▸ Task description: Include in the output the line containing "- type: colour" and each subsequent line of the records, through the end, transcribed exactly. Add nothing else.
::::
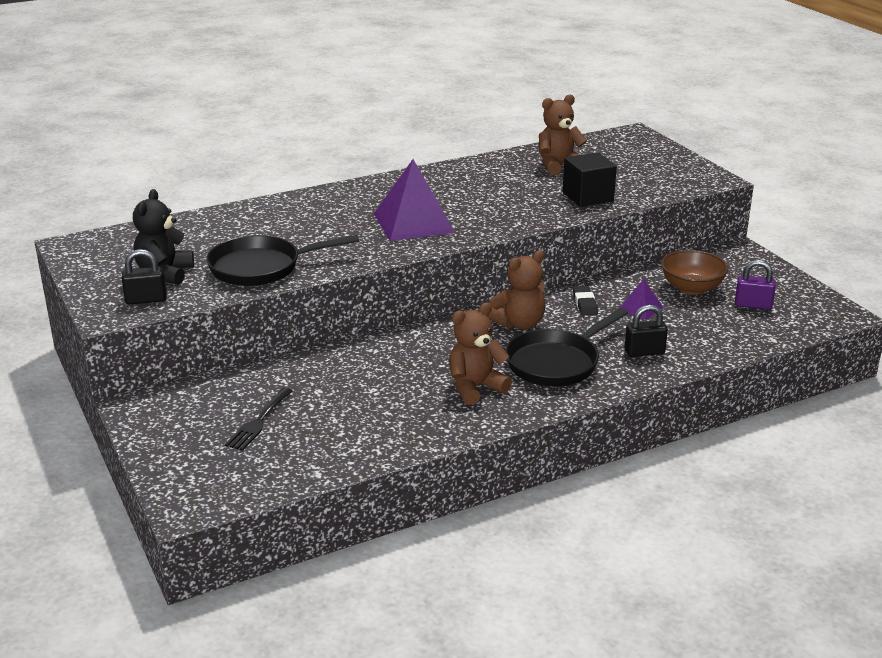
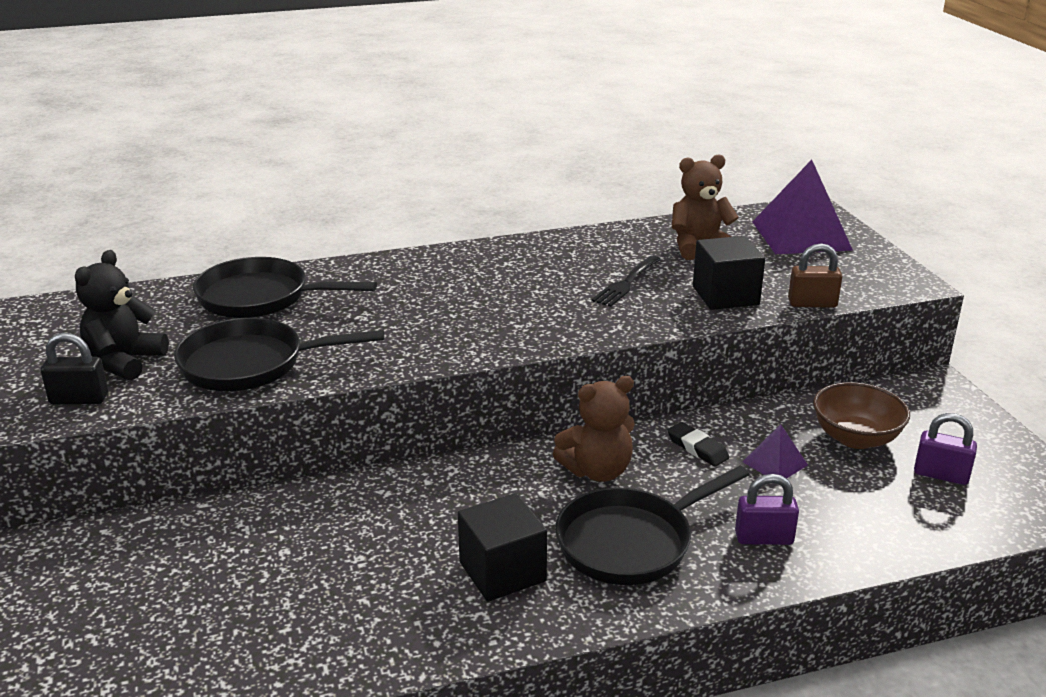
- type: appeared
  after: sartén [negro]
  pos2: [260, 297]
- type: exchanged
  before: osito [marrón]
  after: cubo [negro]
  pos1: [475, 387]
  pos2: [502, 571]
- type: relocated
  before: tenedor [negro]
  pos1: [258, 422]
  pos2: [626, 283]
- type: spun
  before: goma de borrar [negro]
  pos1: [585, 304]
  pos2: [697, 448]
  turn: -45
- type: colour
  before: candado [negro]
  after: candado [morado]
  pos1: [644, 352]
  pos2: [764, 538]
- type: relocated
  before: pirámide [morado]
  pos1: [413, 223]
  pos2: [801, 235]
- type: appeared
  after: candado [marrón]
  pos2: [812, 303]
::::
▸ Answer for this exercise:
- type: colour
  before: candado [negro]
  after: candado [morado]
  pos1: [644, 352]
  pos2: [764, 538]
- type: relocated
  before: pirámide [morado]
  pos1: [413, 223]
  pos2: [801, 235]
- type: appeared
  after: candado [marrón]
  pos2: [812, 303]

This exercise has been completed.